**DESCRIPTION OF THE TASK:**
Search the records below for the string "brown" and copy each line where it turns up.
*** Opening of INPUT MATERIAL ***
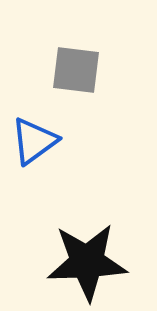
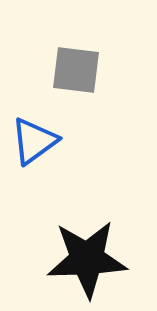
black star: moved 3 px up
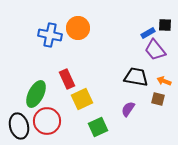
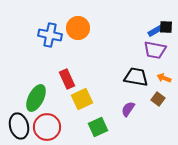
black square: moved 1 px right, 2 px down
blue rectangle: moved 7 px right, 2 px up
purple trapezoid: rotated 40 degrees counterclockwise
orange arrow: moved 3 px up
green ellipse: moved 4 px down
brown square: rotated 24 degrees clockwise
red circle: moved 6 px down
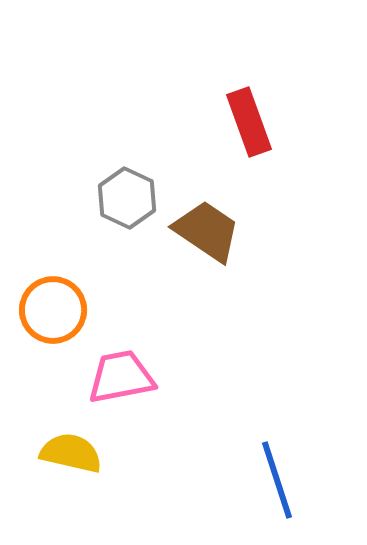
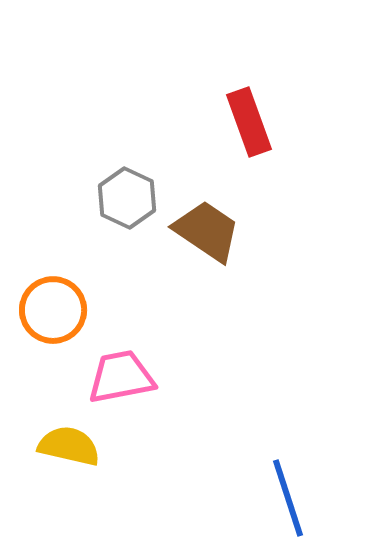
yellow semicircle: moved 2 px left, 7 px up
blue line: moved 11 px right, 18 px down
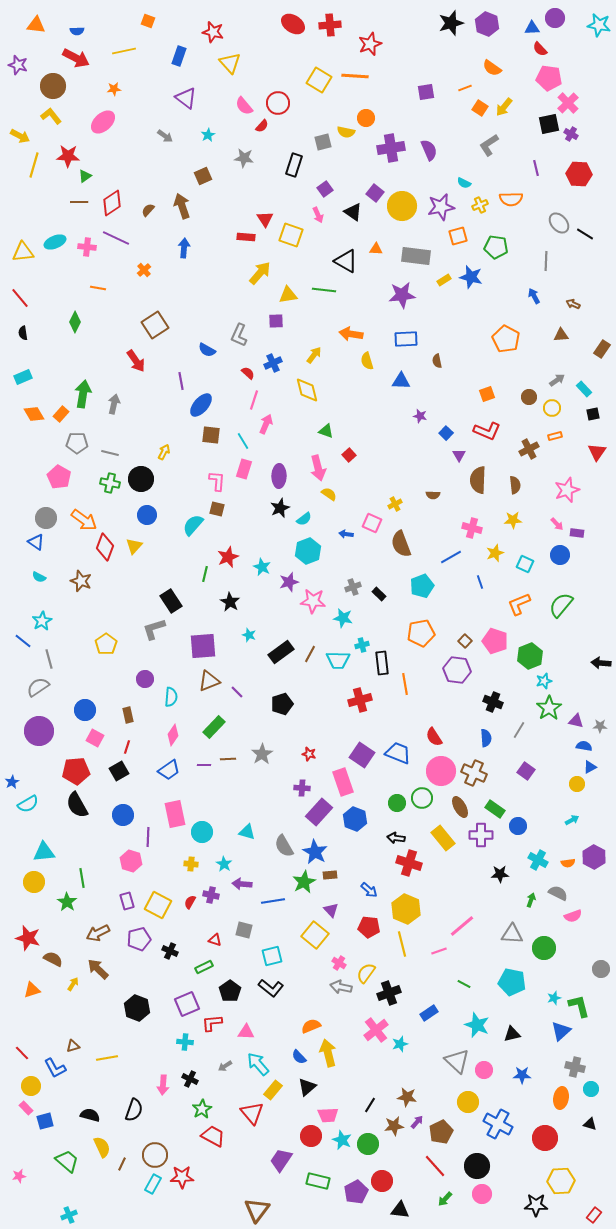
*** Close of INPUT MATERIAL ***
*** Opening of INPUT MATERIAL ***
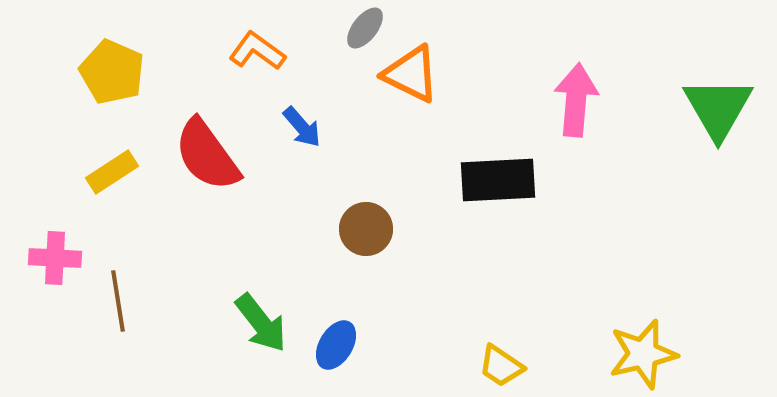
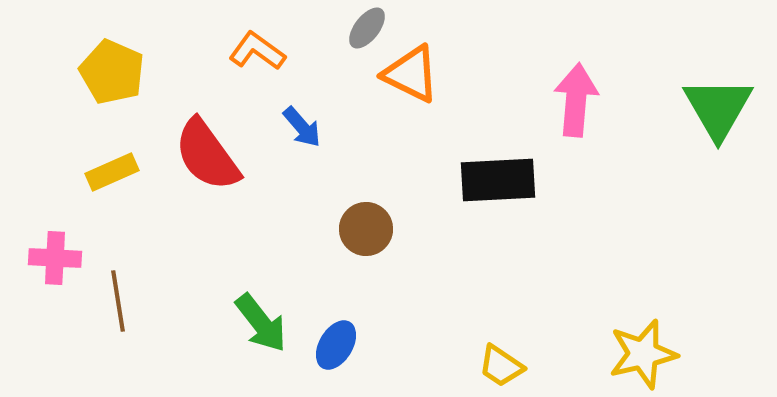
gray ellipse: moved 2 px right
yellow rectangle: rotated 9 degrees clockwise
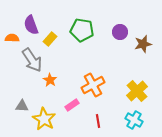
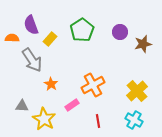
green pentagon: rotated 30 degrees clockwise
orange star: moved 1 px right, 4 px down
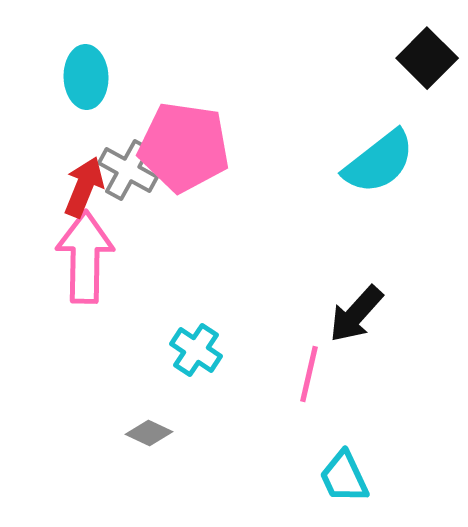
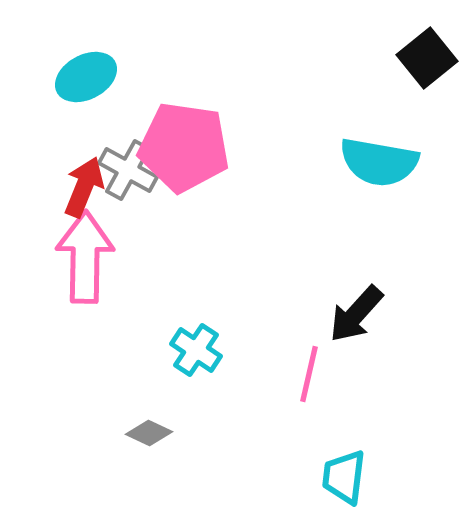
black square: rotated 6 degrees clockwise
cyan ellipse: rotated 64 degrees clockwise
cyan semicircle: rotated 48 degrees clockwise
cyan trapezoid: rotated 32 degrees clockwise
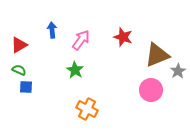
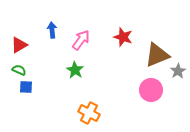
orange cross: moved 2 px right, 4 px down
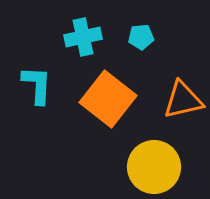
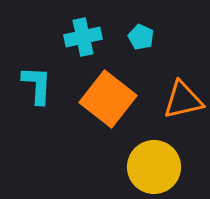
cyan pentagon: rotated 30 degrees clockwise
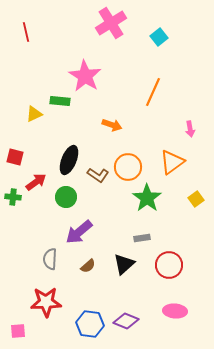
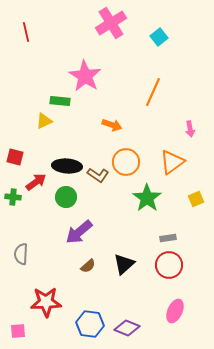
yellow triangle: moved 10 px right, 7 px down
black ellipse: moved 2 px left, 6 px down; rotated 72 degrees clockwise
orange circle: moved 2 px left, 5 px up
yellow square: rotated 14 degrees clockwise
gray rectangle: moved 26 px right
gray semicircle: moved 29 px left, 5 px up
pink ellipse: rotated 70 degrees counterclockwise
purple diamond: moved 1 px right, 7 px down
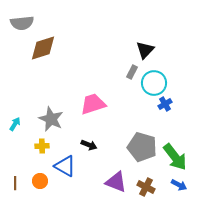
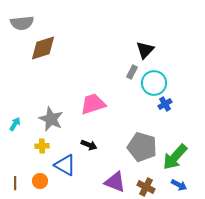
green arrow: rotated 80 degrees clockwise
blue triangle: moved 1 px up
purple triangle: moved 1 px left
*** Close of INPUT MATERIAL ***
*** Opening of INPUT MATERIAL ***
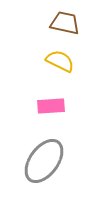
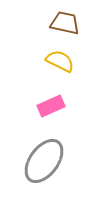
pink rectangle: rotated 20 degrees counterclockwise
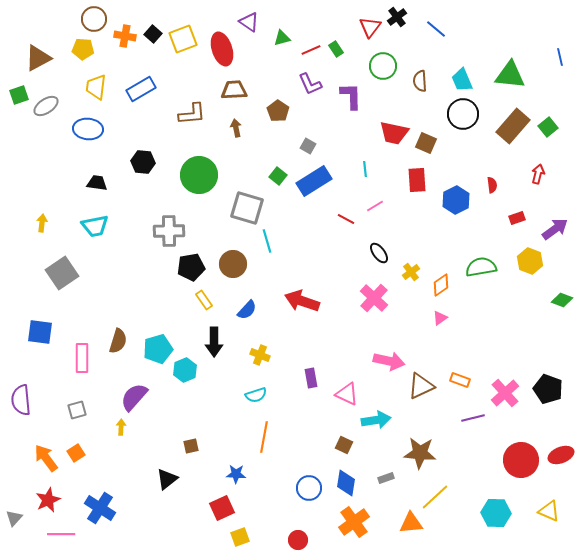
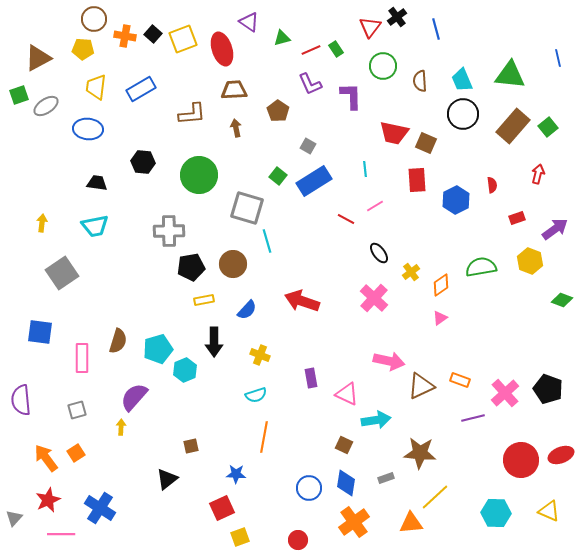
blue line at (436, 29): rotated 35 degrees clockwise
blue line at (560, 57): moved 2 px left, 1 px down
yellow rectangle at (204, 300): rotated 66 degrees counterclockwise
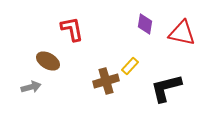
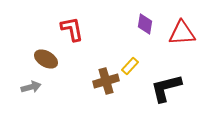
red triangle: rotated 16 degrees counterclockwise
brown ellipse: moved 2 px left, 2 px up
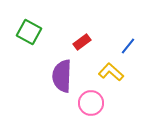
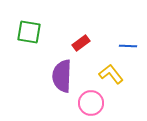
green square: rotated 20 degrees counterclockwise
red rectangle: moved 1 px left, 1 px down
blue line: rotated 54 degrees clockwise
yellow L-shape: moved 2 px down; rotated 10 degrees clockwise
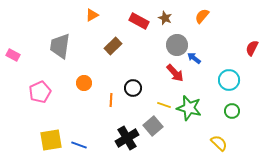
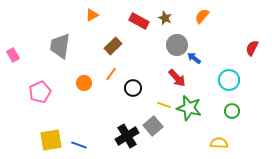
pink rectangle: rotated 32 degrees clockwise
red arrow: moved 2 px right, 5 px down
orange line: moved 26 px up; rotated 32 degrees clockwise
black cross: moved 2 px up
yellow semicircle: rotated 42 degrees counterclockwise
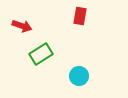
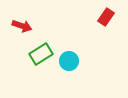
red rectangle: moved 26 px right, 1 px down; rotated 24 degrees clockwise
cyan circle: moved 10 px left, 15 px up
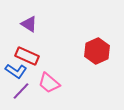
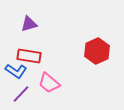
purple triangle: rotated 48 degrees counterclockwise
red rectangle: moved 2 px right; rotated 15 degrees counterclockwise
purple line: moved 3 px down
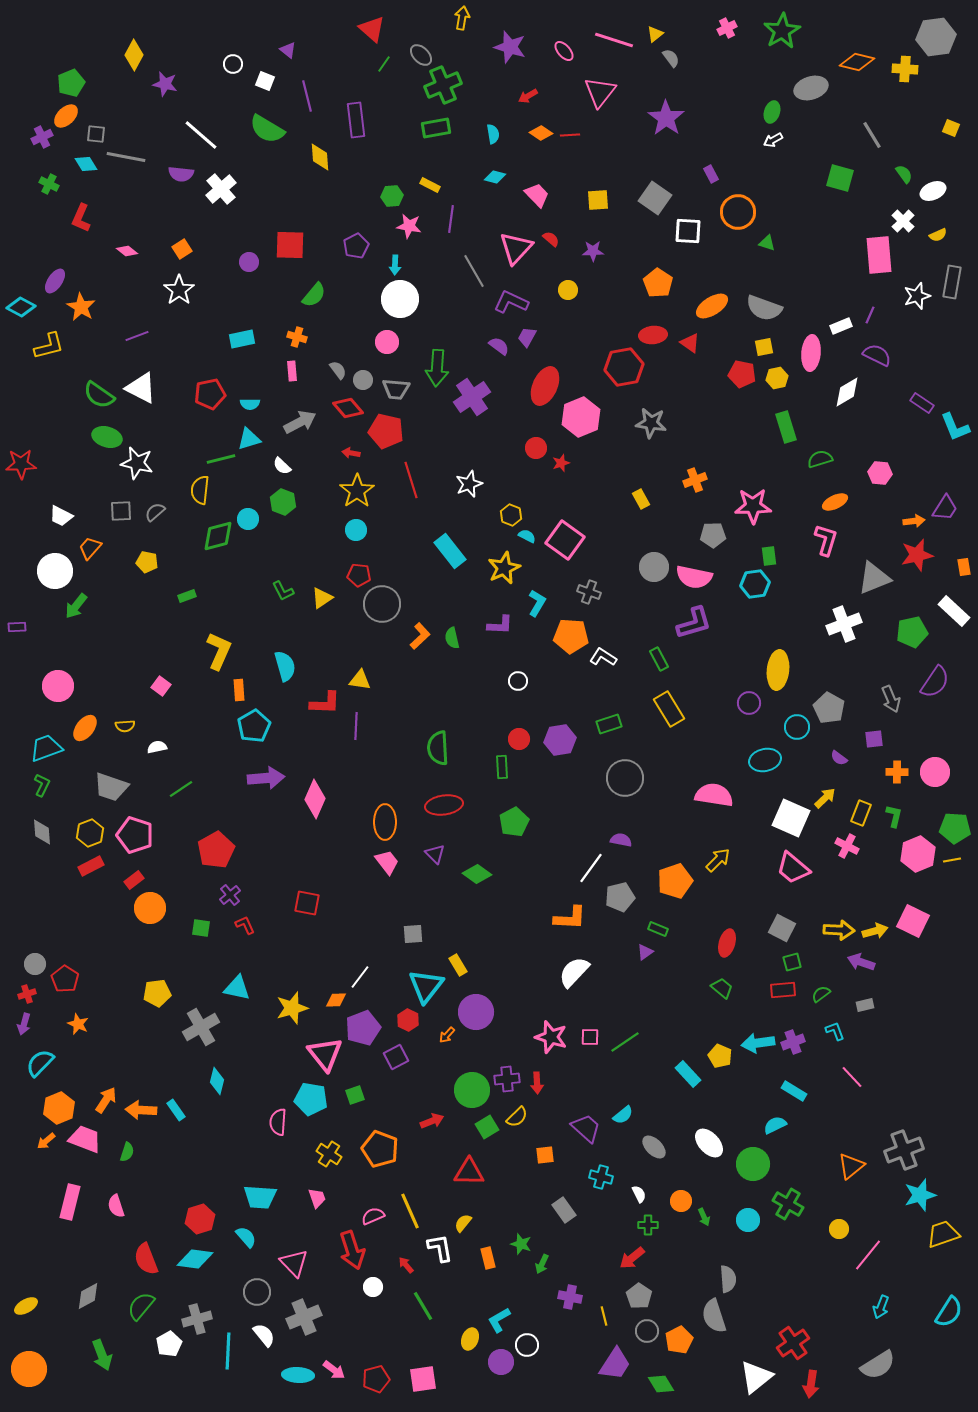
*** Close of INPUT MATERIAL ***
**RESULT FOR THIS TASK:**
brown square: rotated 24 degrees clockwise
brown ellipse: moved 2 px left, 2 px up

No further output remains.